ASSIGNED TASK:
In the records below, the line with "(748, 397) = (233, 256): orange" opens the range and the line with "(824, 333) = (234, 337): red" closes it; print that range exactly and nothing else.

ENTRIES PROVIDED:

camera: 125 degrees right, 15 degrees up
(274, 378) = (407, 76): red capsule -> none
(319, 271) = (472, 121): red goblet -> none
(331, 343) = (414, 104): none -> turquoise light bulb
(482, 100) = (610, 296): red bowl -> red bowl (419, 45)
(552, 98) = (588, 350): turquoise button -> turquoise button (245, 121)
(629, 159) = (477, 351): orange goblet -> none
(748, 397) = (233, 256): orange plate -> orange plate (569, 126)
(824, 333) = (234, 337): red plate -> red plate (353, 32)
...
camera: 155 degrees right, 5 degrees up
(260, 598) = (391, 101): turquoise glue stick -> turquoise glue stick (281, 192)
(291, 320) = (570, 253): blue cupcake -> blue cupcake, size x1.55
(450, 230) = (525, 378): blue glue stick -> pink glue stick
--
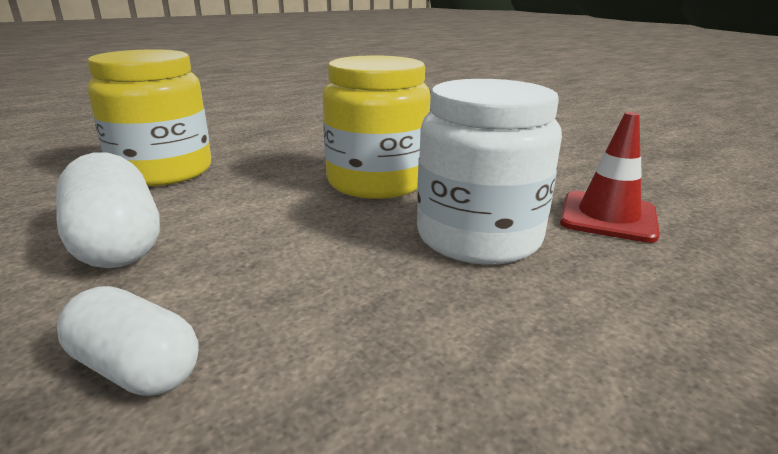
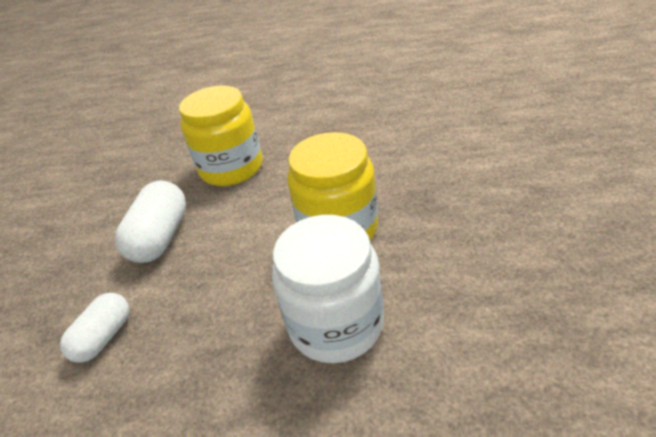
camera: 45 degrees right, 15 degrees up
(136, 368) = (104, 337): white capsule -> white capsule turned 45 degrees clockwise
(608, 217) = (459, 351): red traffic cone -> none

PROBLEM SOLUTION:
(748, 397) = (233, 256): orange plate -> orange plate (569, 126)
(824, 333) = (234, 337): red plate -> red plate (353, 32)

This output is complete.